*** Study material Section Begins ***

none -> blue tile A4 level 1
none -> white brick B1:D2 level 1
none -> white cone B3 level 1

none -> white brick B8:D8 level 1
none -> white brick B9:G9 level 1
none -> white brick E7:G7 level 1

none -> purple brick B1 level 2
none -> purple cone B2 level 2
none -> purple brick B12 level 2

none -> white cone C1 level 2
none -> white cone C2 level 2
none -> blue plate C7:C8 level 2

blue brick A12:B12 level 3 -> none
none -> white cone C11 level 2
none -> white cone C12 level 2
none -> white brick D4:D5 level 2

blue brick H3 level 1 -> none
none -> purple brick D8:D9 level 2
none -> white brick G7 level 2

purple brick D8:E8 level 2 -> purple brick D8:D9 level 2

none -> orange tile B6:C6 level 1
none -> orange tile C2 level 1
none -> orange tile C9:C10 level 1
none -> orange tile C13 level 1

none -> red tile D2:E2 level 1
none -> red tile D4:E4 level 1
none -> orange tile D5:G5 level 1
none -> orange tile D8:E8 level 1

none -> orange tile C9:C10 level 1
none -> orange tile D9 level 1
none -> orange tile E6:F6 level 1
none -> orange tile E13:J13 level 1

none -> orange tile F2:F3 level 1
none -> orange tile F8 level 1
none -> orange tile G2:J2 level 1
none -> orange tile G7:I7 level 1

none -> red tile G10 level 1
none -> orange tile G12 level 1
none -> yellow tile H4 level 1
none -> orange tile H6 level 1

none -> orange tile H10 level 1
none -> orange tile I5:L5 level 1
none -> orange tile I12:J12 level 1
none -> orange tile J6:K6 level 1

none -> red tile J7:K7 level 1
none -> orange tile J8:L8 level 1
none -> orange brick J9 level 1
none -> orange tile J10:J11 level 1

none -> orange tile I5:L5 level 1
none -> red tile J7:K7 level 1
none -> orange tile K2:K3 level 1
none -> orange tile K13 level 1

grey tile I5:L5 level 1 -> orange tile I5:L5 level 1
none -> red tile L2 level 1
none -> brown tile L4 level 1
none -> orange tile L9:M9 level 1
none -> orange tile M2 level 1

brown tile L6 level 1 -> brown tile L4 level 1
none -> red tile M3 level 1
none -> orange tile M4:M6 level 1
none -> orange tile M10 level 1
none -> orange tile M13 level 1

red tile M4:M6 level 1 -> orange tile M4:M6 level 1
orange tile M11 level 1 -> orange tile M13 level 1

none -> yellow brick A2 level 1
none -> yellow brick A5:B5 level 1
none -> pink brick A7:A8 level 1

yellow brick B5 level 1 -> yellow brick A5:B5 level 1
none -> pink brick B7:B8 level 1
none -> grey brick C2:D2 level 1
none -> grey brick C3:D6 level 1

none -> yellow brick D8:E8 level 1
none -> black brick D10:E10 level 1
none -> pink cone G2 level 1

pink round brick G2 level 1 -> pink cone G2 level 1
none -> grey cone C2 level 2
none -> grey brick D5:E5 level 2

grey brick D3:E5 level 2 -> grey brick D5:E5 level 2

*** Study material Section Ends ***

▶ [Your task]:
Each line above from the one with "none -> white brick B9:G9 level 1" up to and including the one with "none -> orange tile D9 level 1" must be set down exactly, and no line outside that span may appear.

▶ [Response area]:
none -> white brick B9:G9 level 1
none -> white brick E7:G7 level 1

none -> purple brick B1 level 2
none -> purple cone B2 level 2
none -> purple brick B12 level 2

none -> white cone C1 level 2
none -> white cone C2 level 2
none -> blue plate C7:C8 level 2

blue brick A12:B12 level 3 -> none
none -> white cone C11 level 2
none -> white cone C12 level 2
none -> white brick D4:D5 level 2

blue brick H3 level 1 -> none
none -> purple brick D8:D9 level 2
none -> white brick G7 level 2

purple brick D8:E8 level 2 -> purple brick D8:D9 level 2

none -> orange tile B6:C6 level 1
none -> orange tile C2 level 1
none -> orange tile C9:C10 level 1
none -> orange tile C13 level 1

none -> red tile D2:E2 level 1
none -> red tile D4:E4 level 1
none -> orange tile D5:G5 level 1
none -> orange tile D8:E8 level 1

none -> orange tile C9:C10 level 1
none -> orange tile D9 level 1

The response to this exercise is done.